▶ [Exercise objective] Each record that follows is to be transcribed exactly, excluding its images.

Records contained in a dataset
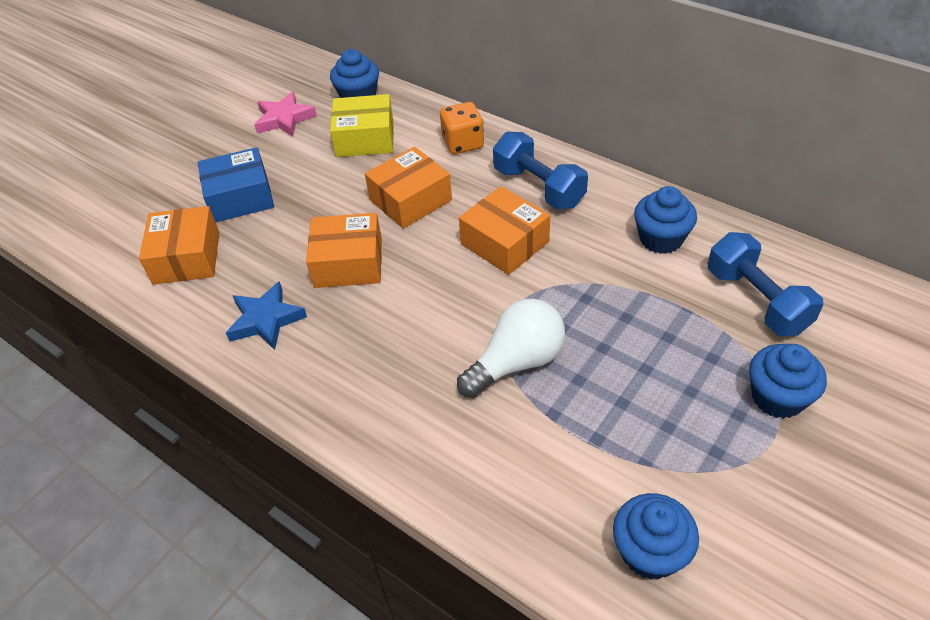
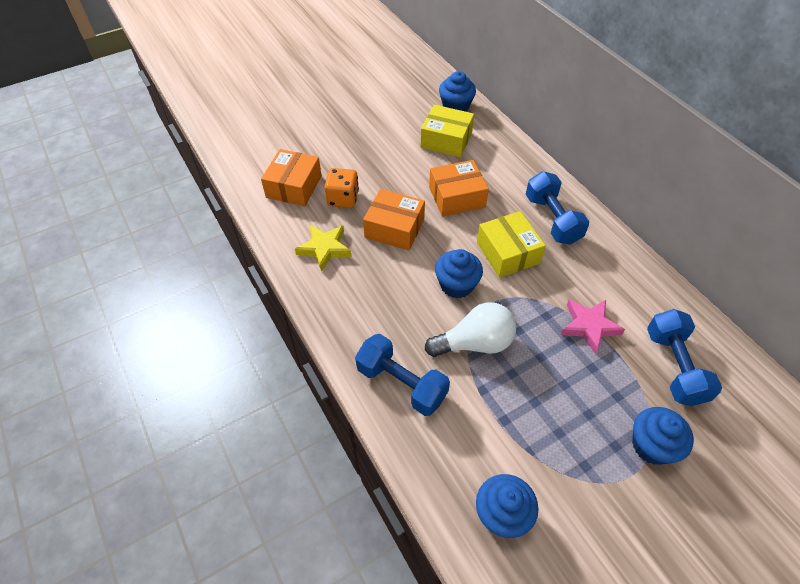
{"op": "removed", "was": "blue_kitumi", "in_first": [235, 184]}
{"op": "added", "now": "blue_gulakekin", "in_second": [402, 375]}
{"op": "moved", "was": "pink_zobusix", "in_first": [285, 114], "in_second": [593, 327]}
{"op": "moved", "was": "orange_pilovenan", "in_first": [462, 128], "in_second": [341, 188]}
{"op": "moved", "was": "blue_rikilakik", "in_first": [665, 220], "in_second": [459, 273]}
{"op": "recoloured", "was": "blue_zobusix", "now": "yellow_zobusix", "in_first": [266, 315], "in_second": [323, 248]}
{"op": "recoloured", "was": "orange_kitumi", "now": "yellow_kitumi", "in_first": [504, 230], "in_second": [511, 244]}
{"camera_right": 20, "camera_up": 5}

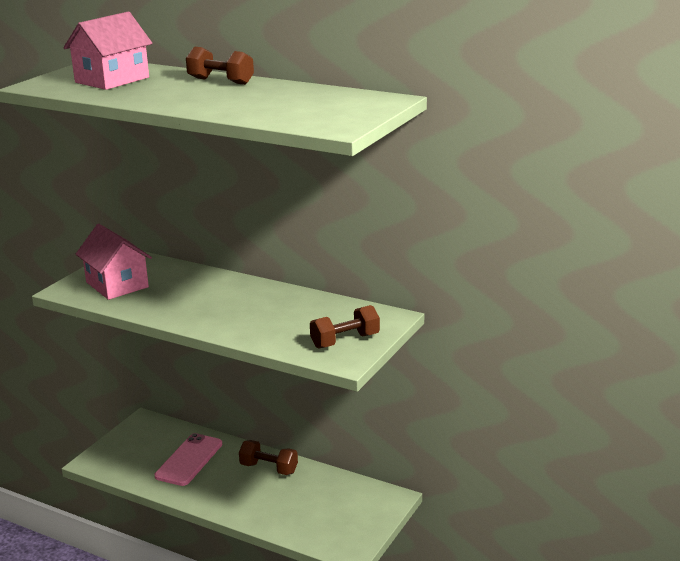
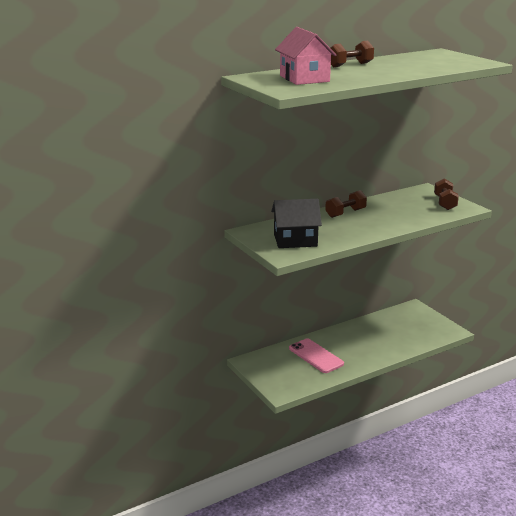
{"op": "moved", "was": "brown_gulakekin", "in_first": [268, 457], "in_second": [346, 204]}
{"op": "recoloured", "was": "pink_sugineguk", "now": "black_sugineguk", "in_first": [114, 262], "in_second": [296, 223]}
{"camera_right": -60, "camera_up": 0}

▶ [Reply]
{"op": "removed", "was": "blue_kitumi", "in_first": [235, 184]}
{"op": "added", "now": "blue_gulakekin", "in_second": [402, 375]}
{"op": "moved", "was": "pink_zobusix", "in_first": [285, 114], "in_second": [593, 327]}
{"op": "moved", "was": "orange_pilovenan", "in_first": [462, 128], "in_second": [341, 188]}
{"op": "moved", "was": "blue_rikilakik", "in_first": [665, 220], "in_second": [459, 273]}
{"op": "recoloured", "was": "blue_zobusix", "now": "yellow_zobusix", "in_first": [266, 315], "in_second": [323, 248]}
{"op": "recoloured", "was": "orange_kitumi", "now": "yellow_kitumi", "in_first": [504, 230], "in_second": [511, 244]}
{"camera_right": 20, "camera_up": 5}

{"op": "moved", "was": "brown_gulakekin", "in_first": [268, 457], "in_second": [346, 204]}
{"op": "recoloured", "was": "pink_sugineguk", "now": "black_sugineguk", "in_first": [114, 262], "in_second": [296, 223]}
{"camera_right": -60, "camera_up": 0}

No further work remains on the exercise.